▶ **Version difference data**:
★ ★ ★ ★ ★
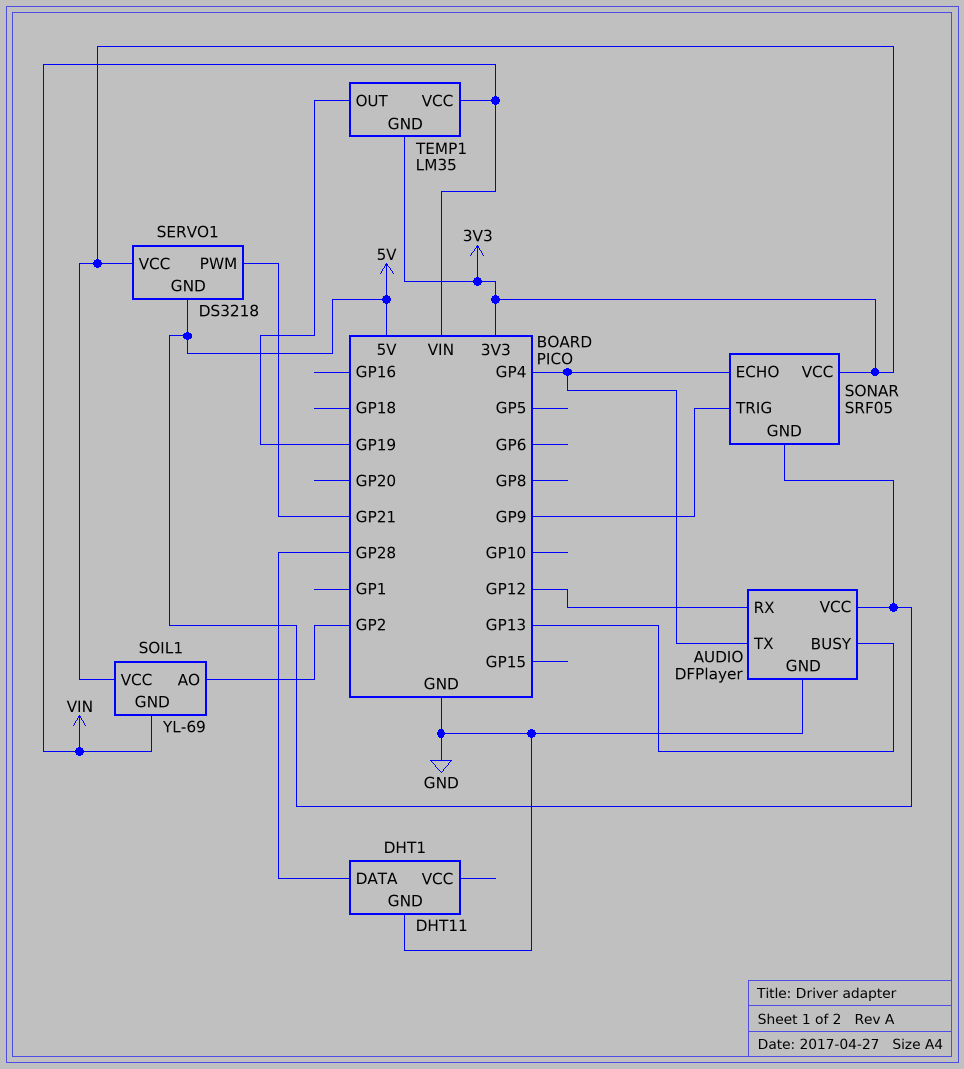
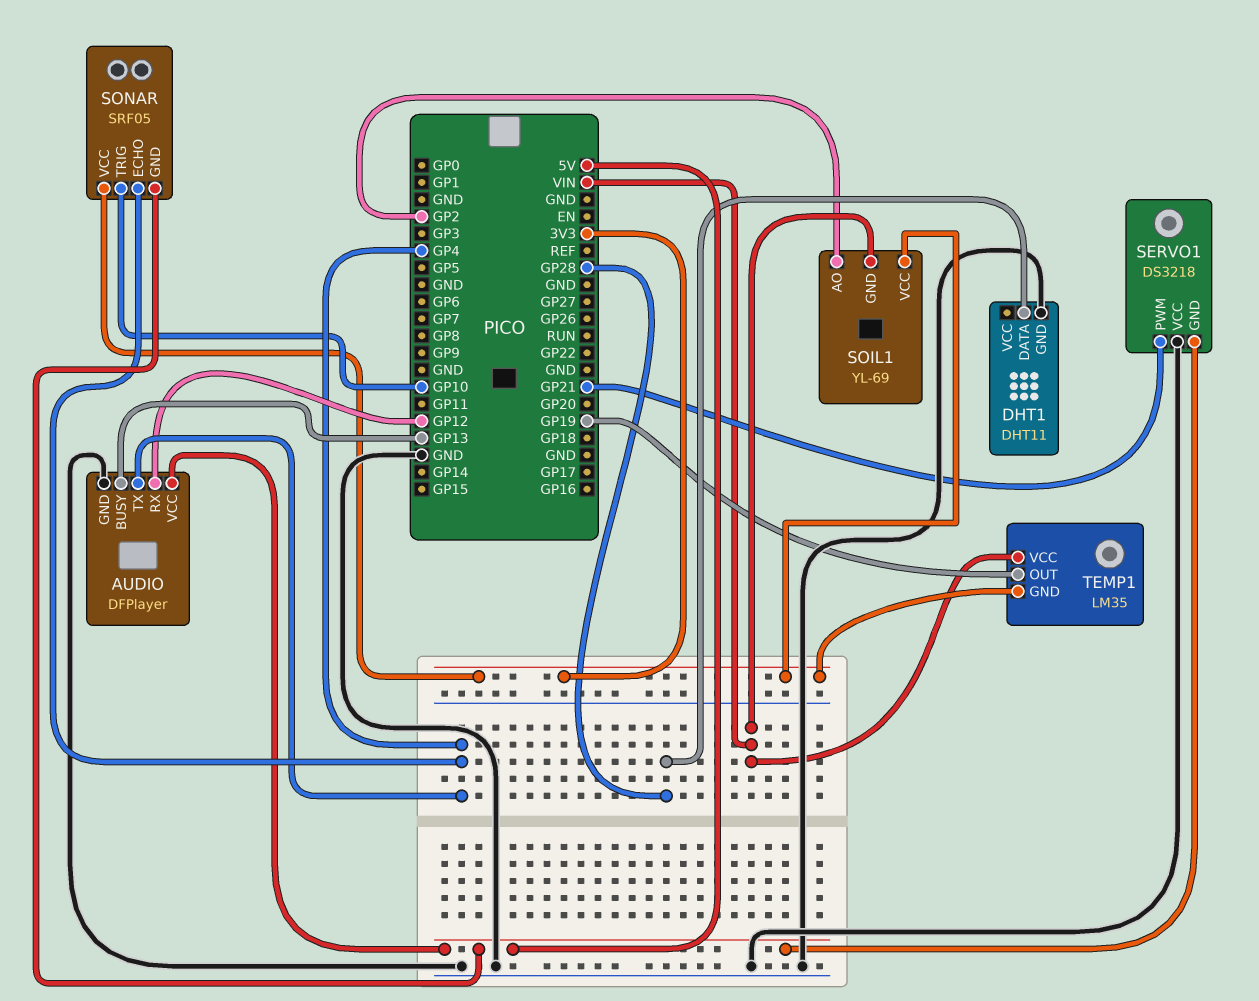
SERVO1 pin VCC: 3V3 -> GND
SONAR pin TRIG: GP9 -> GP10

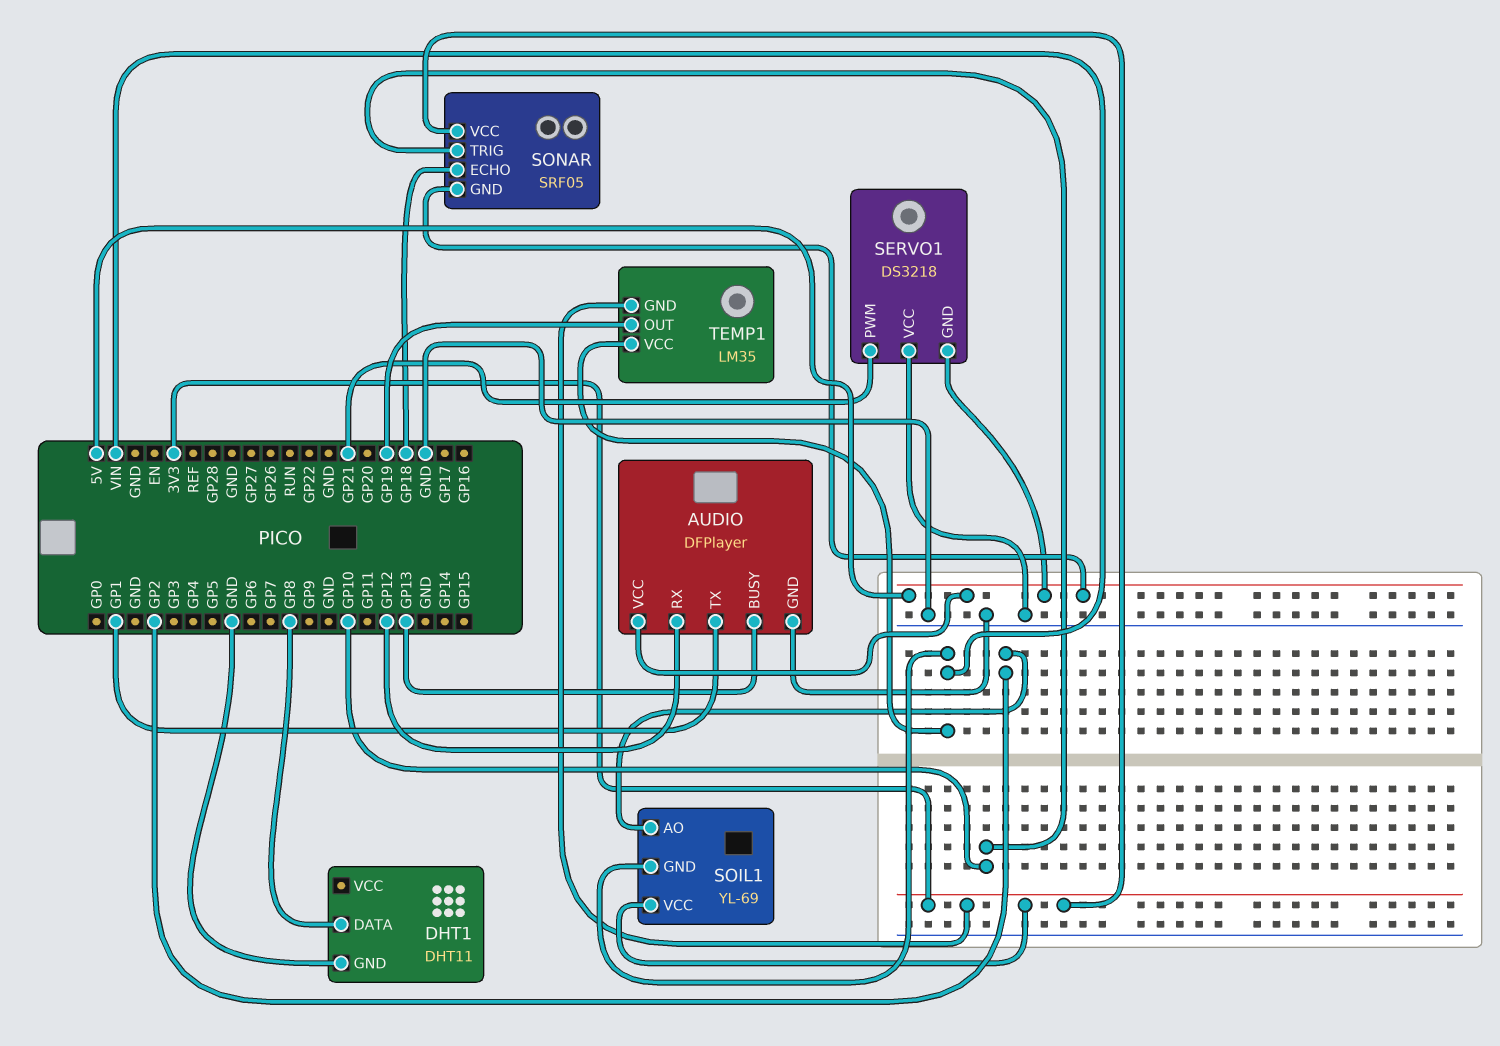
AUDIO pin TX: GP4 -> GP1
DHT1 pin DATA: GP28 -> GP8
SONAR pin ECHO: GP4 -> GP18

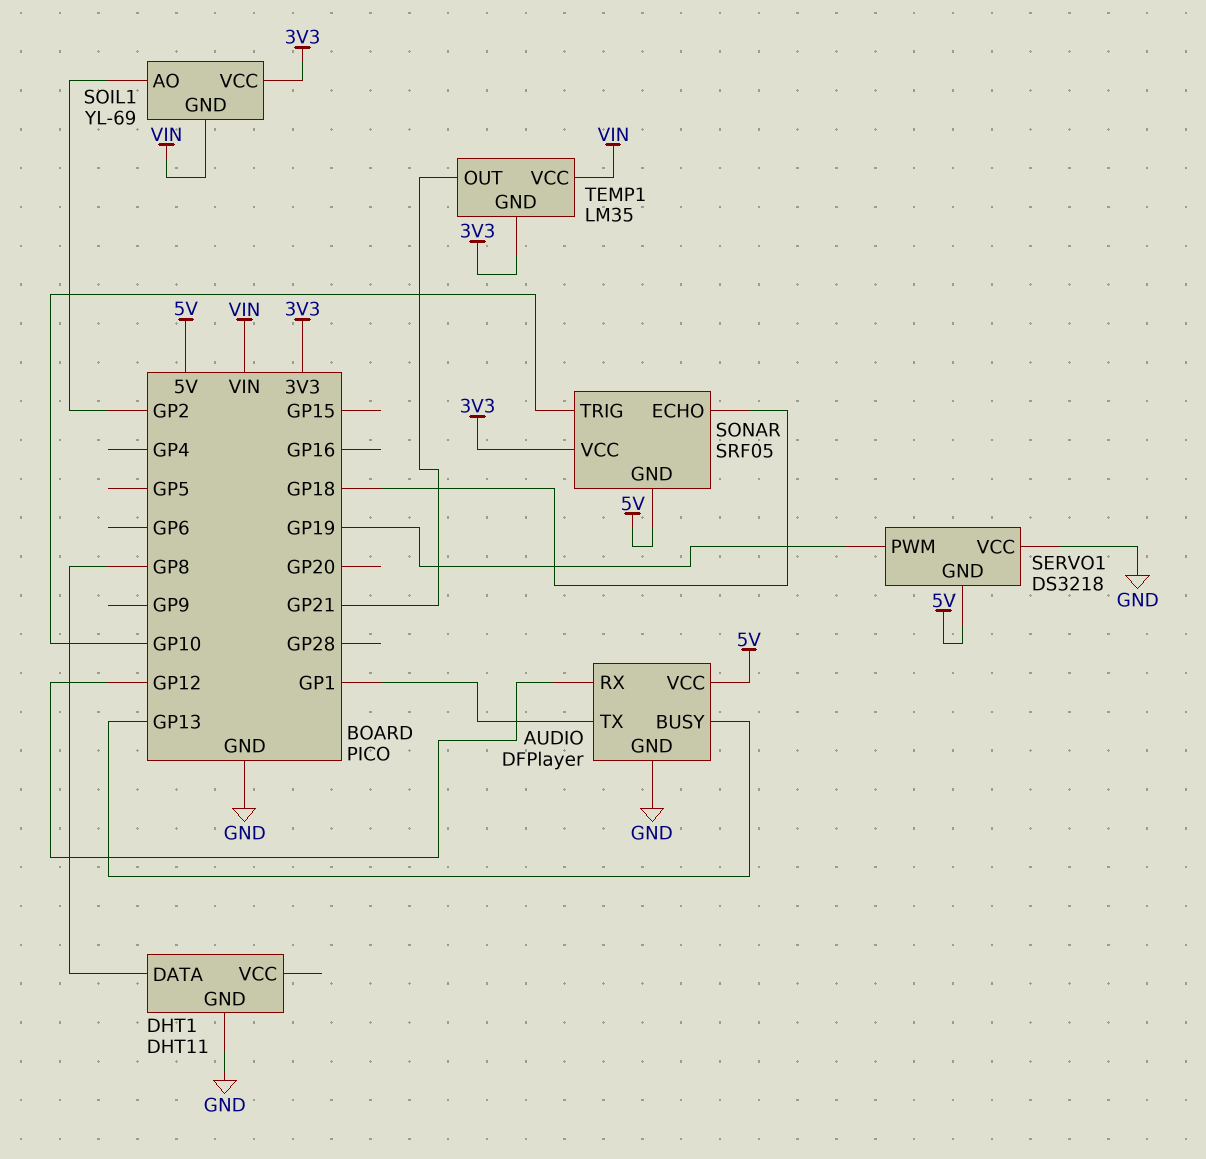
SERVO1 pin PWM: GP21 -> GP19
TEMP1 pin OUT: GP19 -> GP21

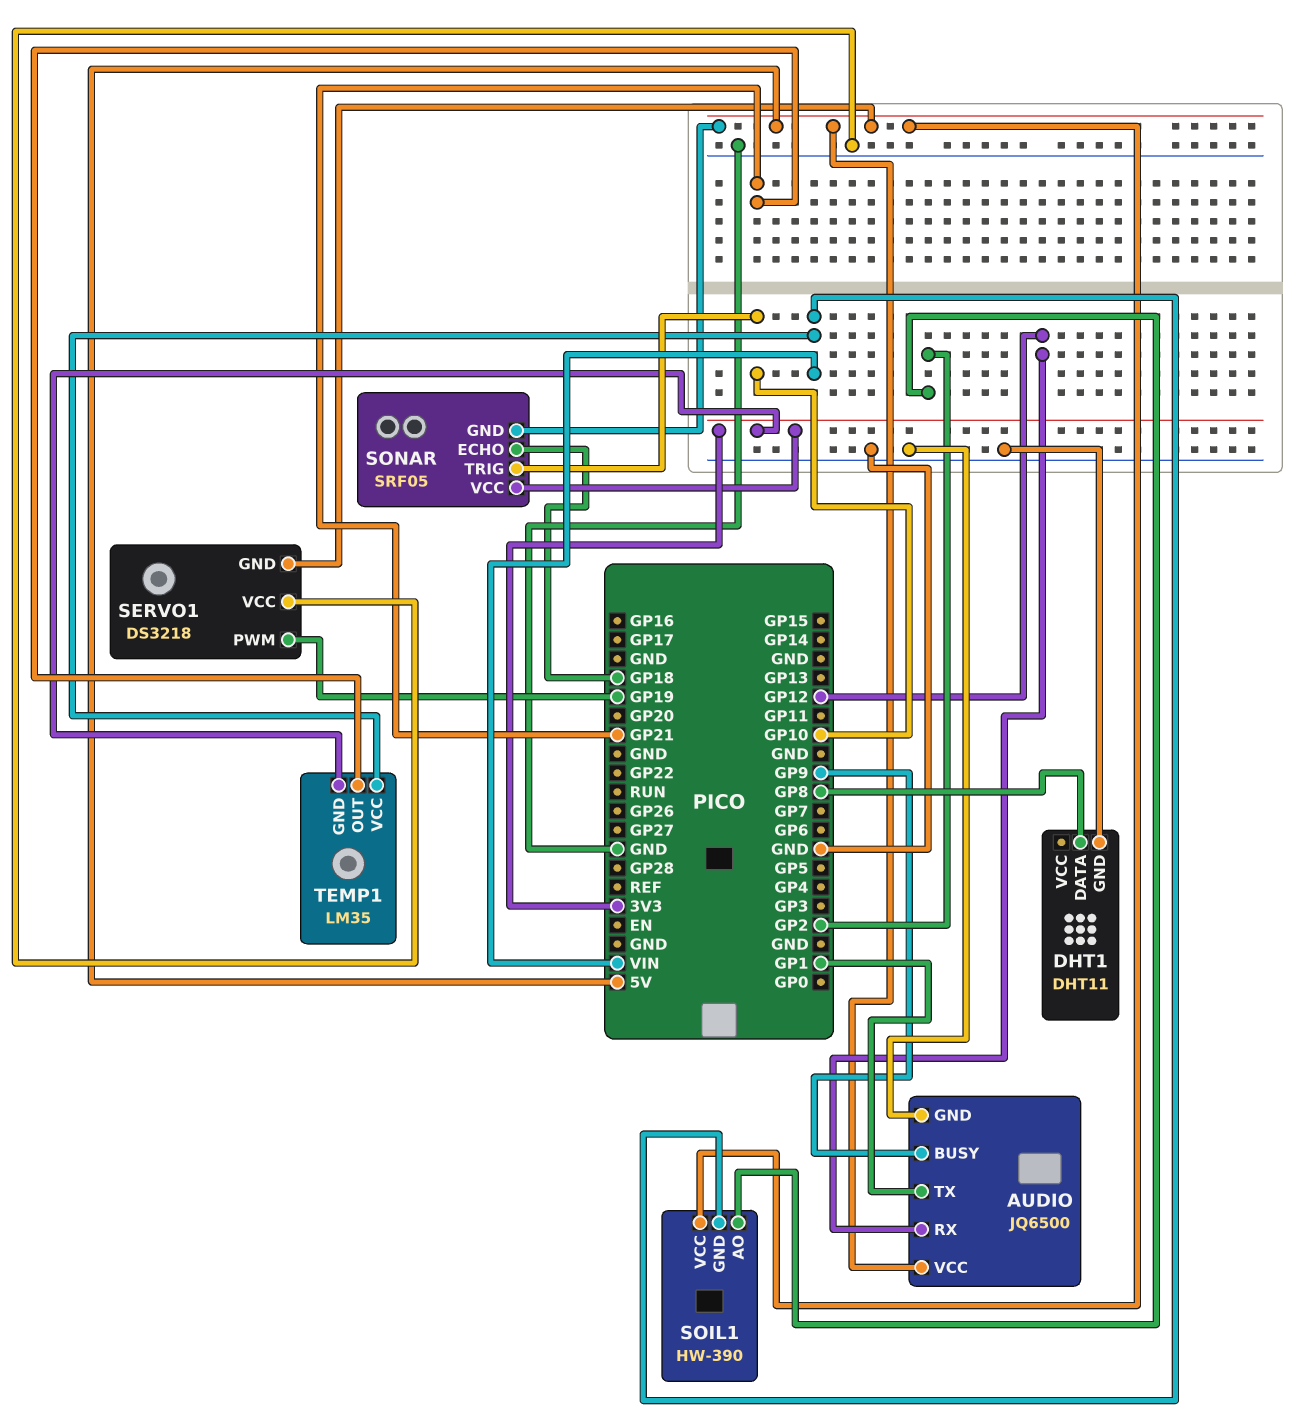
AUDIO: DFPlayer -> JQ6500
AUDIO pin BUSY: GP13 -> GP9
SOIL1: YL-69 -> HW-390
SOIL1 pin VCC: 3V3 -> 5V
★ ★ ★ ★ ★
Repeat every record precisely. Any picture among them stays out of the copy.

SERVO1 pin VCC: 3V3 -> GND
SONAR pin TRIG: GP9 -> GP10

AUDIO pin TX: GP4 -> GP1
DHT1 pin DATA: GP28 -> GP8
SONAR pin ECHO: GP4 -> GP18

SERVO1 pin PWM: GP21 -> GP19
TEMP1 pin OUT: GP19 -> GP21

AUDIO: DFPlayer -> JQ6500
AUDIO pin BUSY: GP13 -> GP9
SOIL1: YL-69 -> HW-390
SOIL1 pin VCC: 3V3 -> 5V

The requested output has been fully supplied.